§ **PROBLEM DETAILS**
In the entries that follow, find the word "none" and report each line it is on.

[Version difference data]
______________________________

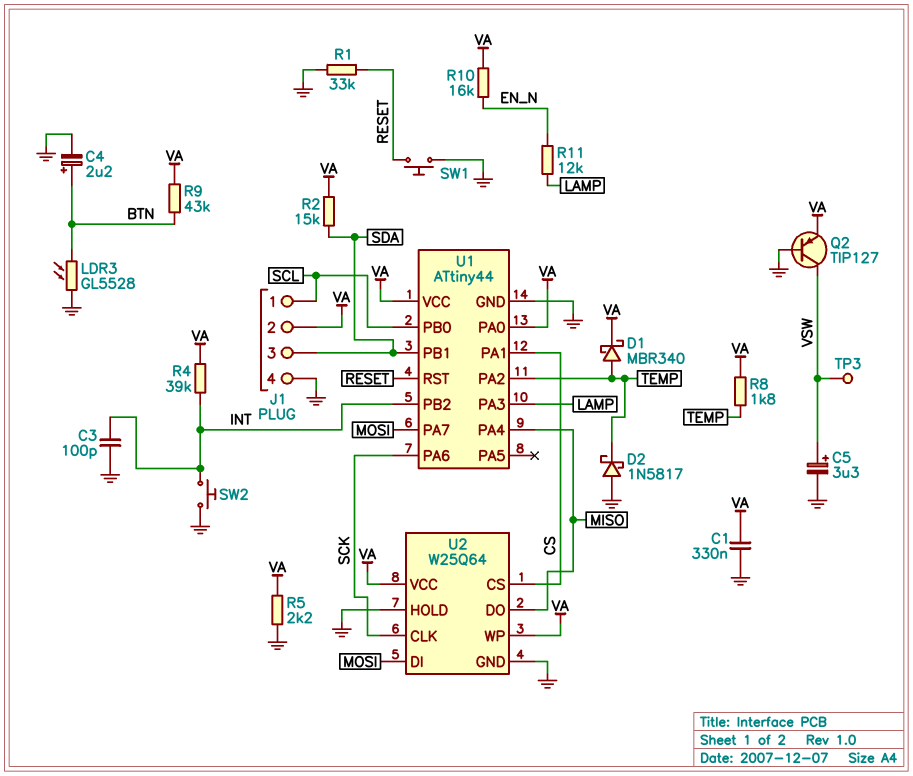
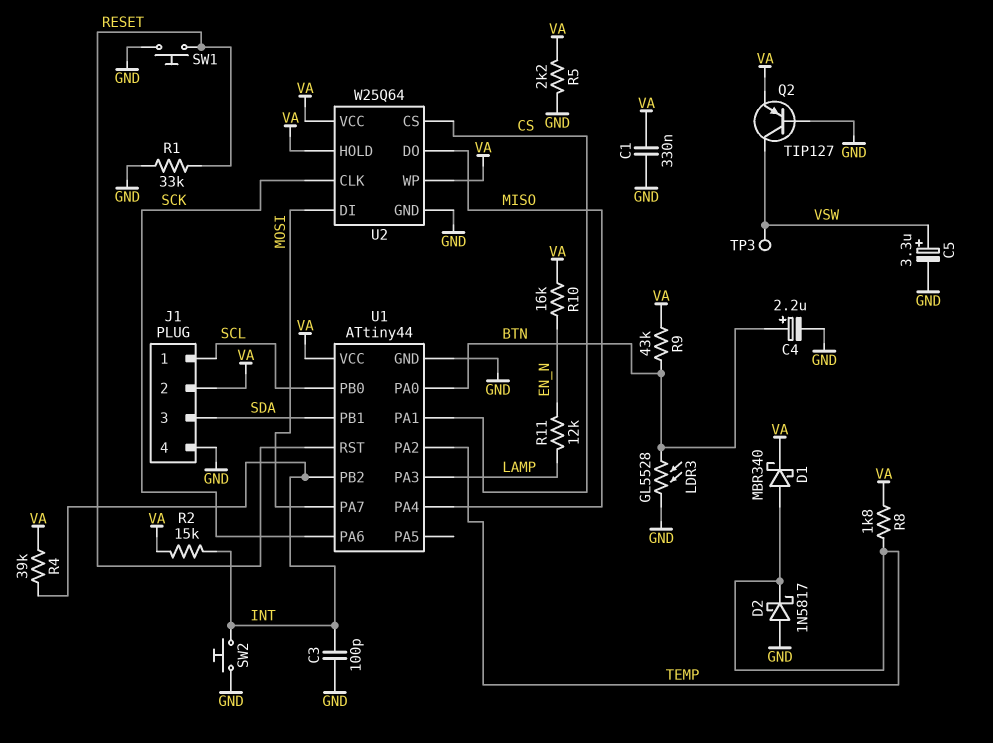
R2: 15k (SDA, VA) -> 15k (INT, VA)
U1 pin PA0: VA -> BTN
U2 pin HOLD: GND -> VA

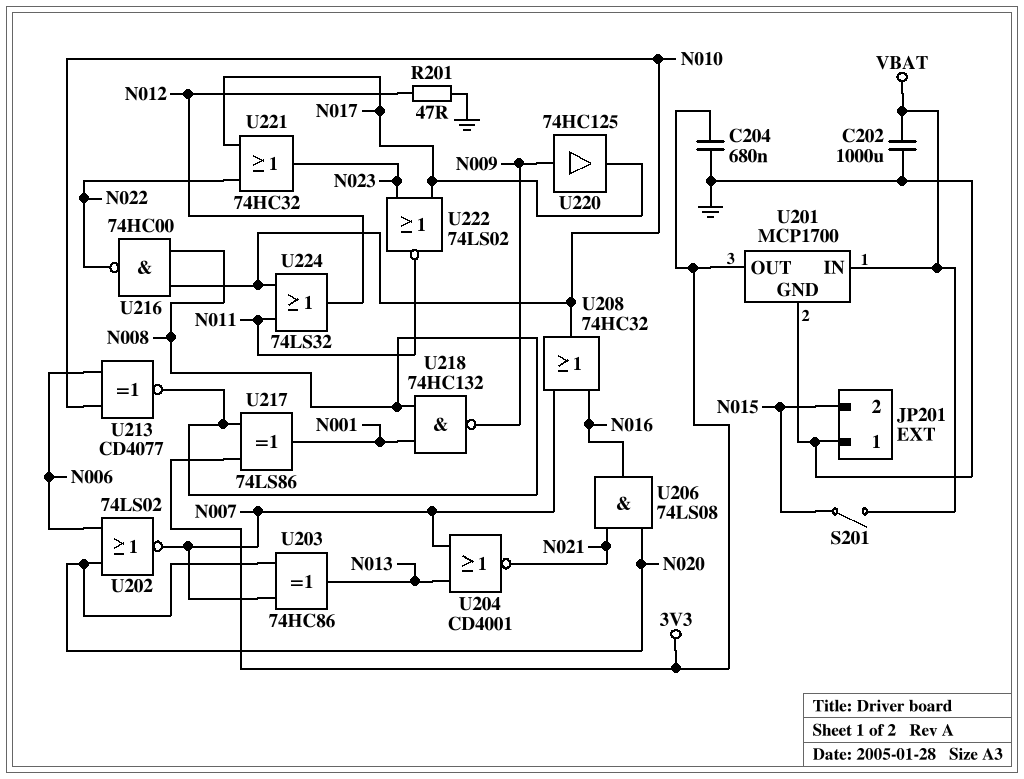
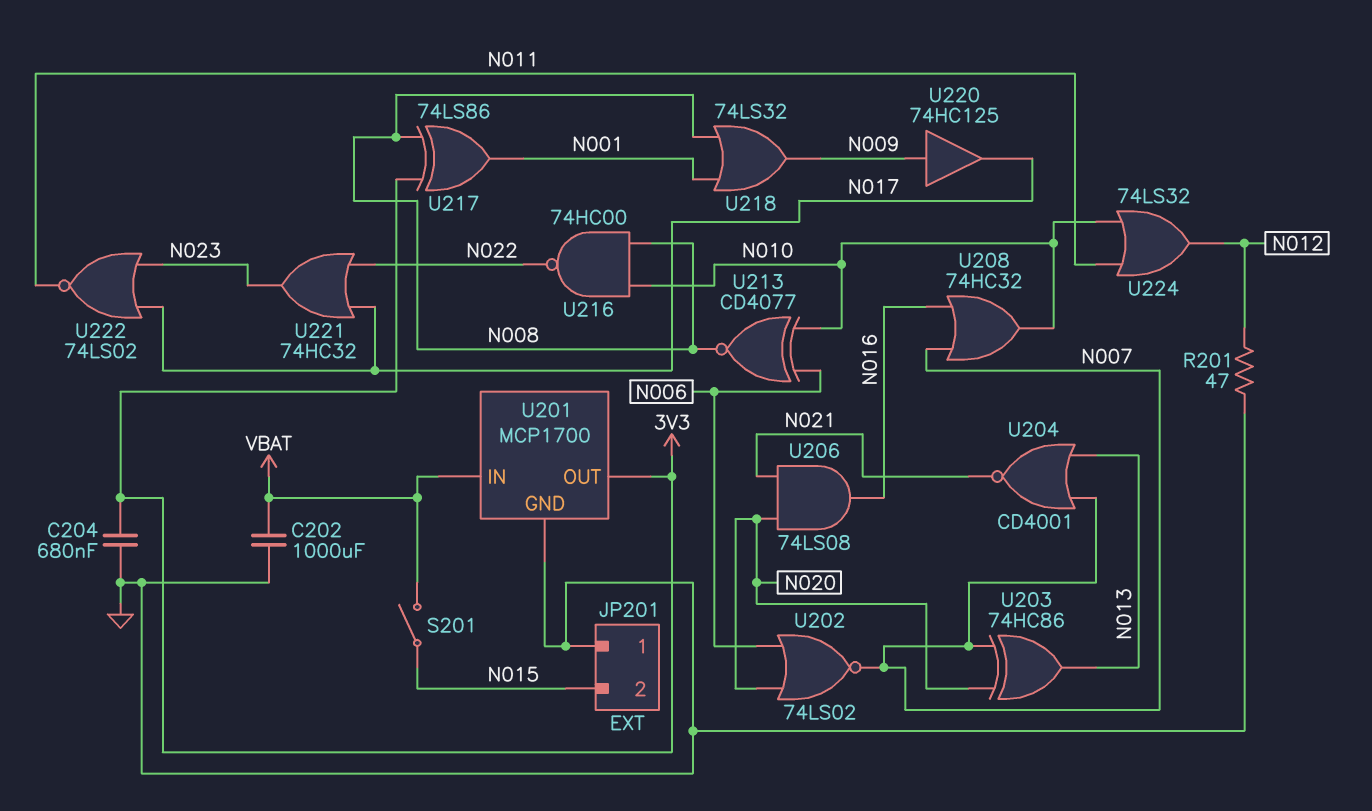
U218: NAND 74HC132 (in N001, in N008, out N009) -> OR 74LS32 (in N001, in N008, out N009)

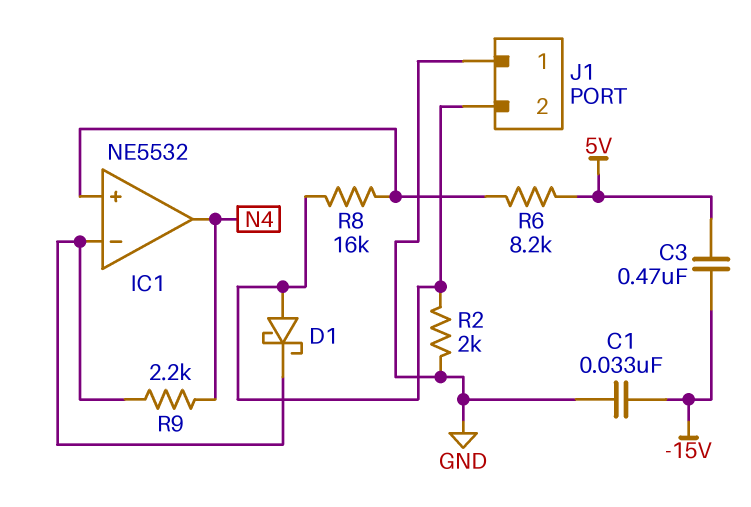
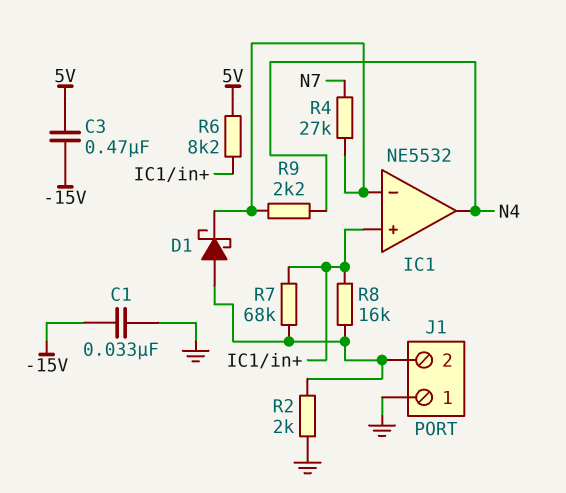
R4: none -> 27k (IC1/in-, N7)
R7: none -> 68k (IC1/in+, J1/2)

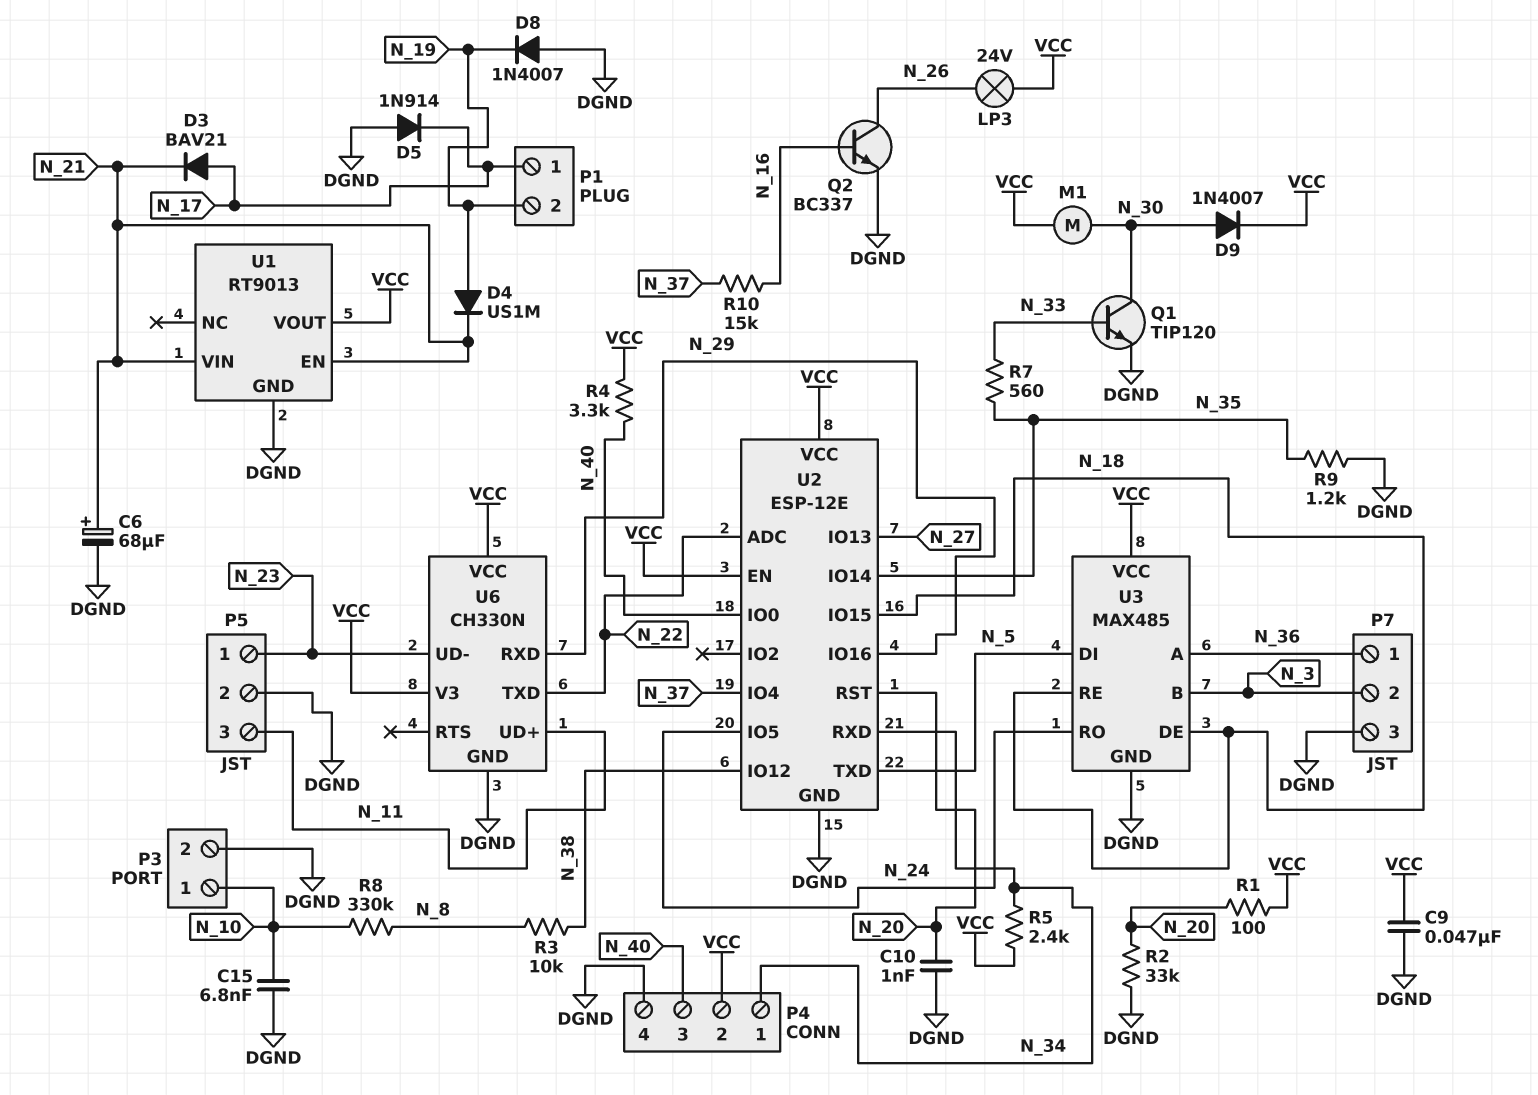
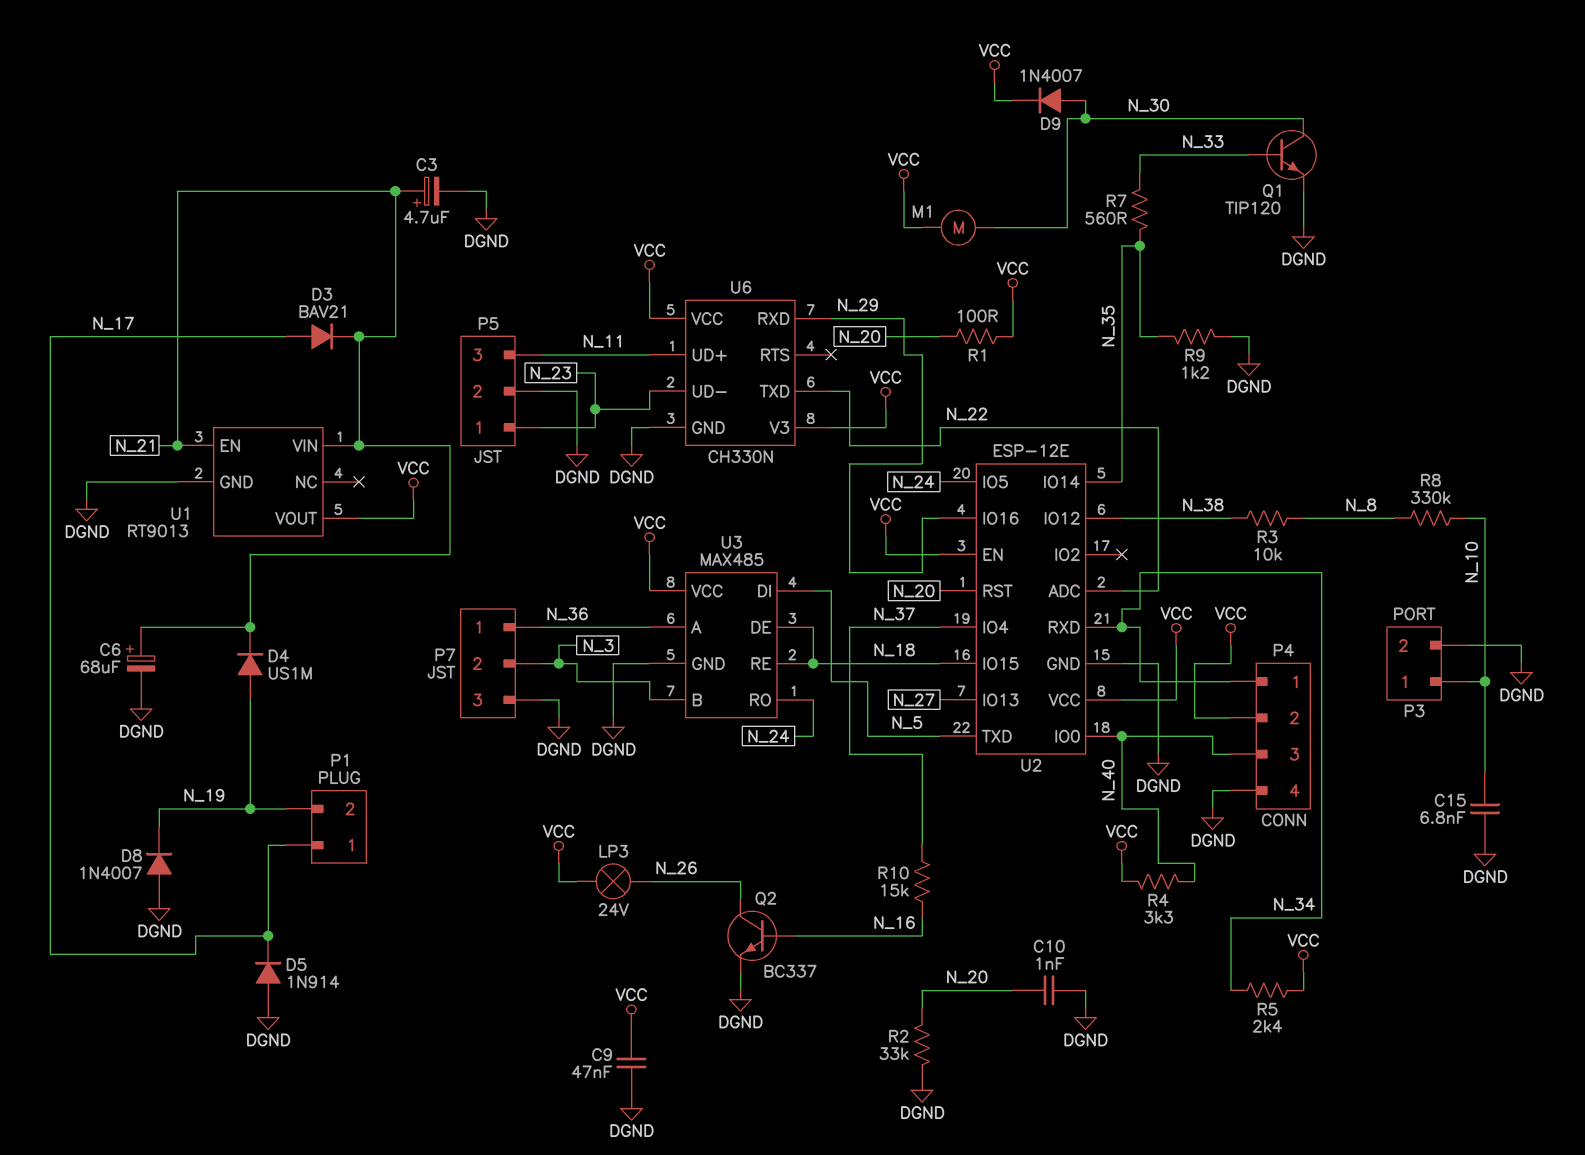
C3: none -> 4.7uF (plus N_21, minus DGND)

______________________________

§ **ANSWER BOX**
R4: none -> 27k (IC1/in-, N7)
R7: none -> 68k (IC1/in+, J1/2)
C3: none -> 4.7uF (plus N_21, minus DGND)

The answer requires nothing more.